*** Begin section ***

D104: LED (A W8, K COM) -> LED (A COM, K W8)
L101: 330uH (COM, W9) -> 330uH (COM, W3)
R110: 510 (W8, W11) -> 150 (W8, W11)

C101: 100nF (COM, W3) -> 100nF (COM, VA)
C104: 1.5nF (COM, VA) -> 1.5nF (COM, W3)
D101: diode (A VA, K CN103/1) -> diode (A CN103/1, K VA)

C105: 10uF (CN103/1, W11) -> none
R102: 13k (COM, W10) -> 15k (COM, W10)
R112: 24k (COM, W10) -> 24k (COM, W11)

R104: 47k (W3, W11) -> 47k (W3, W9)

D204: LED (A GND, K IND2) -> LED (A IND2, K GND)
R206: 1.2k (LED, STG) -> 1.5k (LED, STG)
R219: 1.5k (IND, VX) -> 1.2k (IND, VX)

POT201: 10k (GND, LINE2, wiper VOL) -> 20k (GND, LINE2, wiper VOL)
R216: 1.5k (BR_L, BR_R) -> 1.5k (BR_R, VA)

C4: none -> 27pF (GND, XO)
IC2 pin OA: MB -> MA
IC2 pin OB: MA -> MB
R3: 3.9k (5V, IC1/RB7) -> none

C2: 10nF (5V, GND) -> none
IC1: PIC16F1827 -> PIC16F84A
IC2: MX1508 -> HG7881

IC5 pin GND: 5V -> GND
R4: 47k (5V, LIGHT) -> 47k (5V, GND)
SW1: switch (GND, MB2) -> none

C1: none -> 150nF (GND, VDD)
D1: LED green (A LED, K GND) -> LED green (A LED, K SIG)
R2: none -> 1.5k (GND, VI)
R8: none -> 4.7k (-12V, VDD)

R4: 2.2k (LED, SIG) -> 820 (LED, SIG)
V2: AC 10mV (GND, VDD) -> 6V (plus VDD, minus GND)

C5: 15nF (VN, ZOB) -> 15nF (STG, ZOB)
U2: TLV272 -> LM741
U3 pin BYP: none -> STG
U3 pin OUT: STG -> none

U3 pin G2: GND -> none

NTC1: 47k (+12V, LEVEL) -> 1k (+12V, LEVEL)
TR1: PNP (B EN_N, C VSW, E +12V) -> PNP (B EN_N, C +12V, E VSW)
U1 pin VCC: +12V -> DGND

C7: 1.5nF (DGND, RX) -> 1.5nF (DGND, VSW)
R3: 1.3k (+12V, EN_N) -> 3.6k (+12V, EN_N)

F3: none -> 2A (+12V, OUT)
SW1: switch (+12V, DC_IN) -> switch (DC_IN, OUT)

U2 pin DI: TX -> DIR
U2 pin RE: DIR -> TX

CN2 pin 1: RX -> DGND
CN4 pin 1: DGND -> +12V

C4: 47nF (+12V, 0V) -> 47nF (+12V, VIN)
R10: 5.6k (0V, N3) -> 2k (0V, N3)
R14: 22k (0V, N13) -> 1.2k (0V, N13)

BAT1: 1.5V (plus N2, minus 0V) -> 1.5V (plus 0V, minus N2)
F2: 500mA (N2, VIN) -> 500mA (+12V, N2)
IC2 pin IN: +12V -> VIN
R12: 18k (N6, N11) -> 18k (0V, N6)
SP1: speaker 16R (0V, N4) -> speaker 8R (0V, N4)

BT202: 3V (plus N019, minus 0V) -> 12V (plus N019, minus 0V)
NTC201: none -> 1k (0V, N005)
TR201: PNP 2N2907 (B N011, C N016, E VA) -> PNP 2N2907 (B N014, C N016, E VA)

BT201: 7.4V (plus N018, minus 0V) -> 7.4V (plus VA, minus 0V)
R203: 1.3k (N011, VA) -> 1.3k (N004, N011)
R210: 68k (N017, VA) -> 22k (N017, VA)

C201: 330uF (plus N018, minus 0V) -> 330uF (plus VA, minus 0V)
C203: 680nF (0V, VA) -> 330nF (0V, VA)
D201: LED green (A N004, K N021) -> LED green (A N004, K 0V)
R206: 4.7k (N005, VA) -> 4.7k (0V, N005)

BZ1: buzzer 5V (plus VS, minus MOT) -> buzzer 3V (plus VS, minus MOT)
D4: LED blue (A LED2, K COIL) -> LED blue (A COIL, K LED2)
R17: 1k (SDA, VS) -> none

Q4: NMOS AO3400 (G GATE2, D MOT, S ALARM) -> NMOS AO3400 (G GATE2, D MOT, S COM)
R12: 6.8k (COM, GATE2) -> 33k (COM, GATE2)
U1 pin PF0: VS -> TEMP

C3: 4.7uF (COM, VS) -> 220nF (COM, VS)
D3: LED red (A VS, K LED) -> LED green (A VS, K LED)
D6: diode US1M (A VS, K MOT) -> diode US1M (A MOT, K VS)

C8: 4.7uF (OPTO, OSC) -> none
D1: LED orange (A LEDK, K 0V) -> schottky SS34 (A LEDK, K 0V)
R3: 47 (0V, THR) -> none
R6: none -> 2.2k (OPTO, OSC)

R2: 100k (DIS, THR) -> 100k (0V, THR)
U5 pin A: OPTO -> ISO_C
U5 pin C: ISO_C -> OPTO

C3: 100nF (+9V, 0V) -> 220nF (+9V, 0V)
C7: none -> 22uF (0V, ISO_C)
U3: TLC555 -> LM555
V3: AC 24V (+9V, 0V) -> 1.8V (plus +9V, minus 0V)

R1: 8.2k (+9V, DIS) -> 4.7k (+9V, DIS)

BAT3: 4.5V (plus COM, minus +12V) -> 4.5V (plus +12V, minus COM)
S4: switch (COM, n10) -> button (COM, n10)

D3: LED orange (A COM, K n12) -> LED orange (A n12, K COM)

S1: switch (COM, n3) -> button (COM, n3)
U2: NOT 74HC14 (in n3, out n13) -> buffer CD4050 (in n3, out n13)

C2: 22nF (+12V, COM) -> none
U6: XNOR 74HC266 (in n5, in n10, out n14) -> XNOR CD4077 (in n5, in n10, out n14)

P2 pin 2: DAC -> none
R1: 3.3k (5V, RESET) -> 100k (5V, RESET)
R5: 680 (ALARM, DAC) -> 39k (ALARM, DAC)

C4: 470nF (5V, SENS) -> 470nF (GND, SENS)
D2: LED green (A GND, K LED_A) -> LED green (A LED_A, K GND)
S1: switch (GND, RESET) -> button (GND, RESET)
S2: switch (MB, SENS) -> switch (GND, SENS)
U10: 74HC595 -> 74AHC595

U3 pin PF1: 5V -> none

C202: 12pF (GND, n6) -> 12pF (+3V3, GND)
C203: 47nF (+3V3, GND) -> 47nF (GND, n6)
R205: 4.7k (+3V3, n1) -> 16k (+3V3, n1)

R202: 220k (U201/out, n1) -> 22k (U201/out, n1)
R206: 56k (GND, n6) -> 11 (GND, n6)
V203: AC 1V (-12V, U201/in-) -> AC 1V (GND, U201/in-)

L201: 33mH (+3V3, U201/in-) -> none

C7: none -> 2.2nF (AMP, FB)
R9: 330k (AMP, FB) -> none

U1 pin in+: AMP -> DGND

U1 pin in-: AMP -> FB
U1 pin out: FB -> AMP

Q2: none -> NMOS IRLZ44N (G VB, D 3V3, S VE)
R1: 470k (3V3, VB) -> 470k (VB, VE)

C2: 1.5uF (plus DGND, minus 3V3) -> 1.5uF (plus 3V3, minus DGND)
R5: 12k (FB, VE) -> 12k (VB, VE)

*** End section ***

From the first line of the listing above through the line that contains "D204: LED (A", set down each line without alteration, and nothing else.

D104: LED (A W8, K COM) -> LED (A COM, K W8)
L101: 330uH (COM, W9) -> 330uH (COM, W3)
R110: 510 (W8, W11) -> 150 (W8, W11)

C101: 100nF (COM, W3) -> 100nF (COM, VA)
C104: 1.5nF (COM, VA) -> 1.5nF (COM, W3)
D101: diode (A VA, K CN103/1) -> diode (A CN103/1, K VA)

C105: 10uF (CN103/1, W11) -> none
R102: 13k (COM, W10) -> 15k (COM, W10)
R112: 24k (COM, W10) -> 24k (COM, W11)

R104: 47k (W3, W11) -> 47k (W3, W9)

D204: LED (A GND, K IND2) -> LED (A IND2, K GND)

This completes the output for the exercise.